*** Opening of STUDY MATERIAL ***
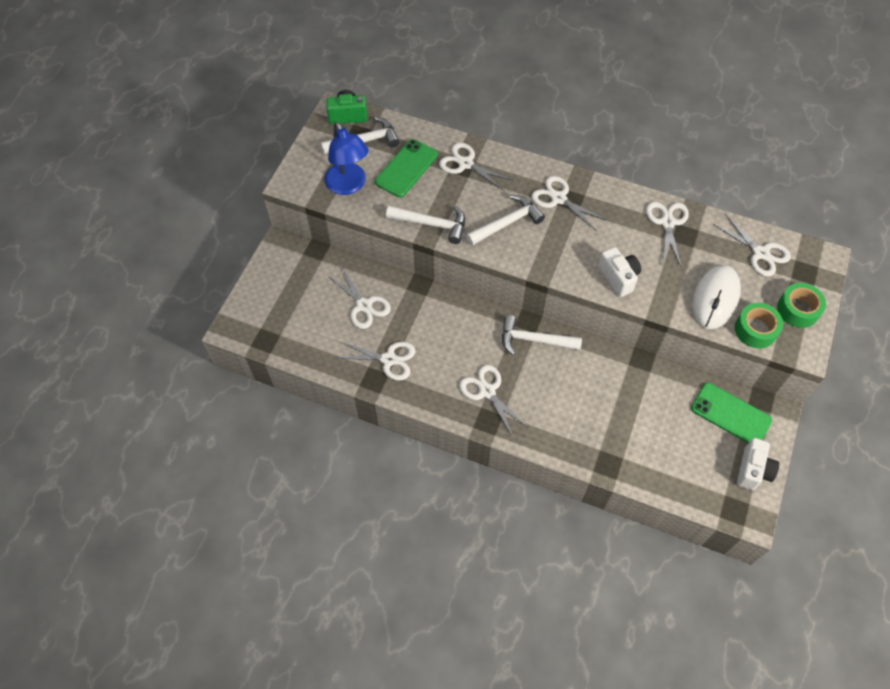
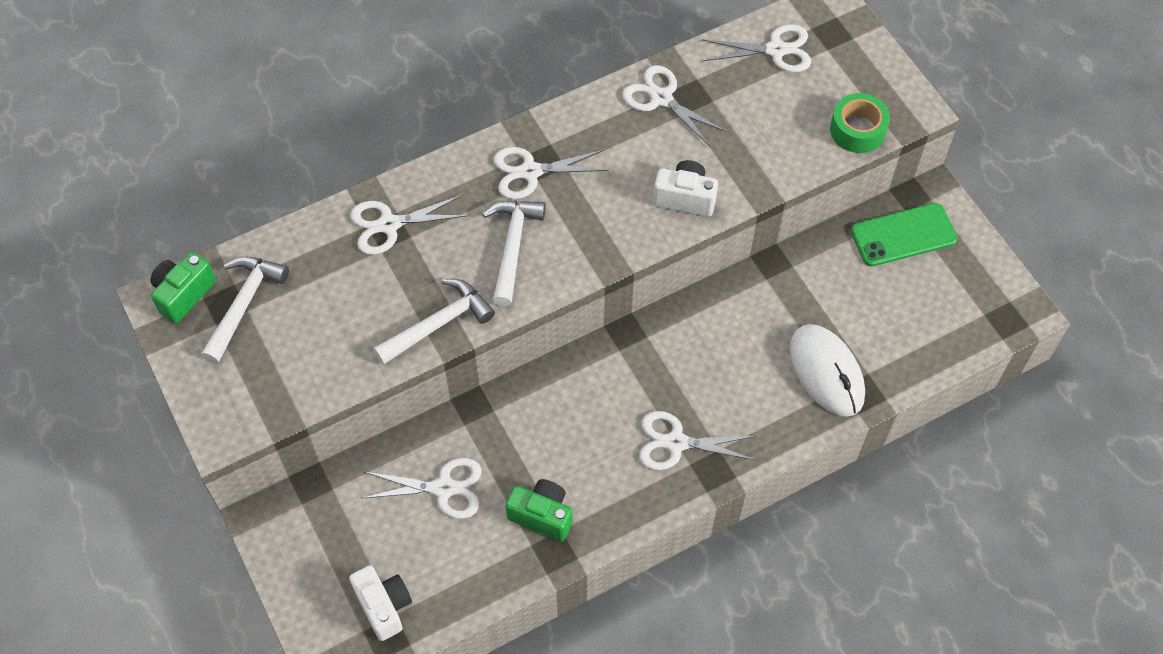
camera: 50 degrees left, 0 degrees up
(349, 186) = (293, 371): blue lamp -> none
(388, 359) = (542, 515): white scissors -> green camera
(406, 168) = (331, 290): green phone -> none
(534, 340) = (655, 345): white hammer -> none
(715, 298) = (791, 133): white mouse -> white mouse (826, 372)
(753, 470) = (978, 267): white camera -> white camera (384, 606)
(798, 309) = (868, 75): green tape -> none

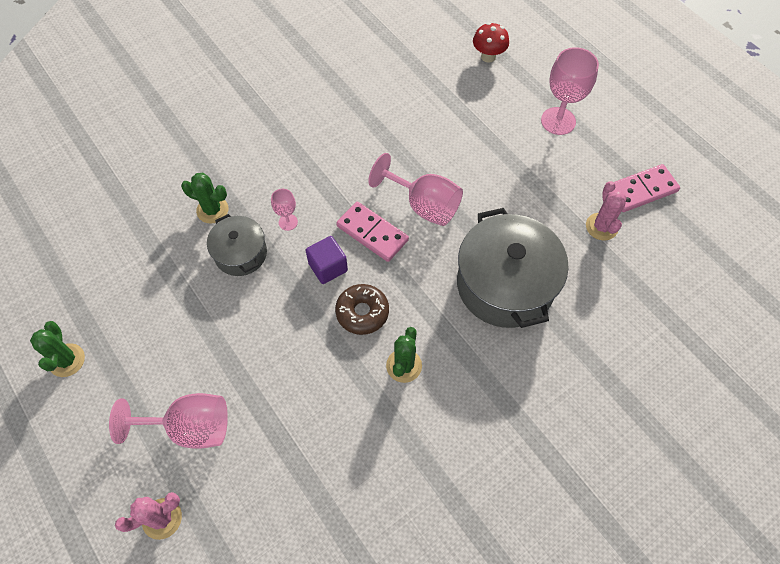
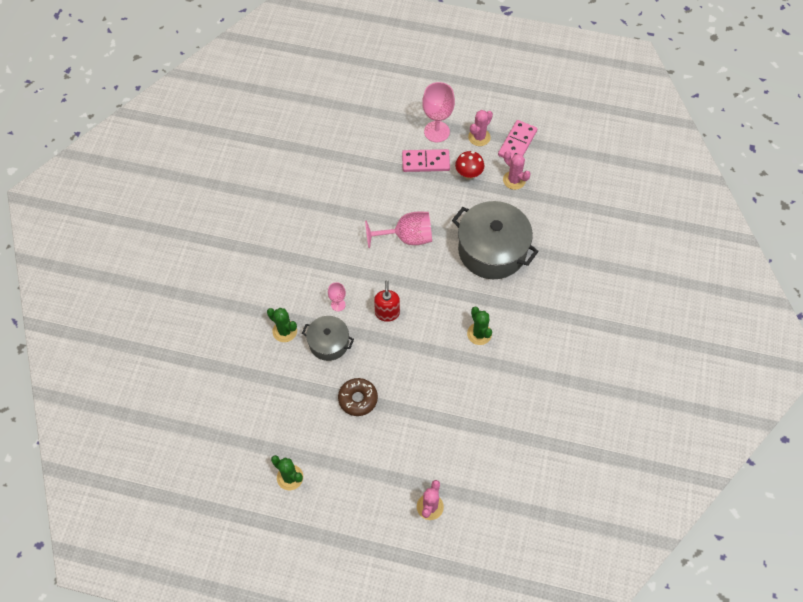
camera: 40 degrees left, 0 degrees up
(190, 427) = (398, 453): pink goblet -> none
(212, 210) = (285, 331): green cactus -> green cactus turned 60 degrees clockwise
(328, 267) = (387, 313): purple cube -> red soap dispenser
(362, 312) = (430, 323): brown donut -> brown donut (358, 399)
(372, 233) = (393, 275): pink domino -> pink domino (425, 162)
(488, 57) = (359, 116): red mushroom -> red mushroom (468, 174)
(601, 156) = (479, 137): none -> pink cactus

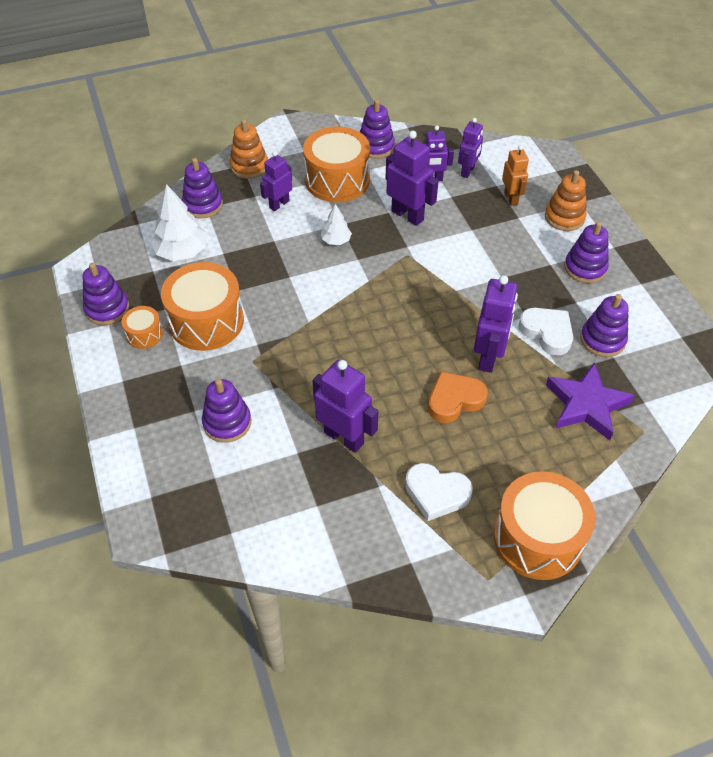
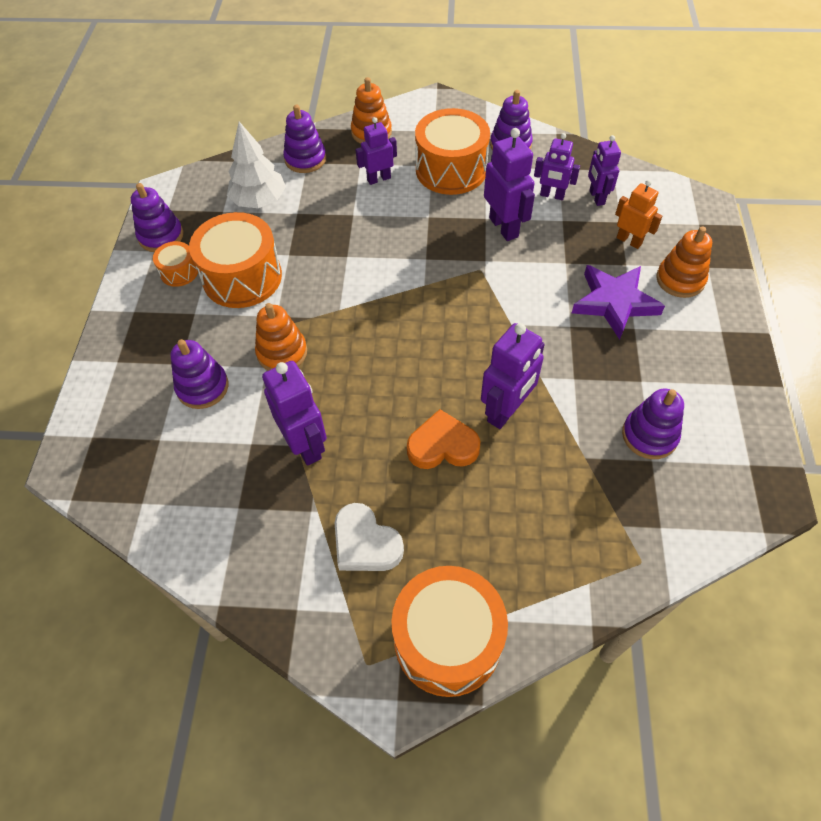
camera: 25 degrees right, 5 degrees up
(280, 372) = (282, 352): none -> orange stacking toy
(336, 240) = (414, 232): white tree -> none
(468, 171) = (596, 197): purple robot -> purple robot turned 120 degrees clockwise
(511, 198) = (629, 241): orange robot -> orange robot turned 60 degrees counterclockwise
(547, 332) = (588, 405): white heart -> none
(585, 268) = (673, 345): purple stacking toy -> none
(586, 404) = (589, 505): purple star -> purple star (614, 303)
*** Close of STUDY MATERIAL ***
WHAT YOU ARE ASKED TO DO ▸
The answer must be every line from the entries above that holds the string "camera".

RESULT FOR THIS EXERCISE ▸
camera: 50 degrees left, 0 degrees up
(388, 359) = (542, 515): white scissors -> green camera
(753, 470) = (978, 267): white camera -> white camera (384, 606)
camera: 40 degrees left, 0 degrees up
camera: 25 degrees right, 5 degrees up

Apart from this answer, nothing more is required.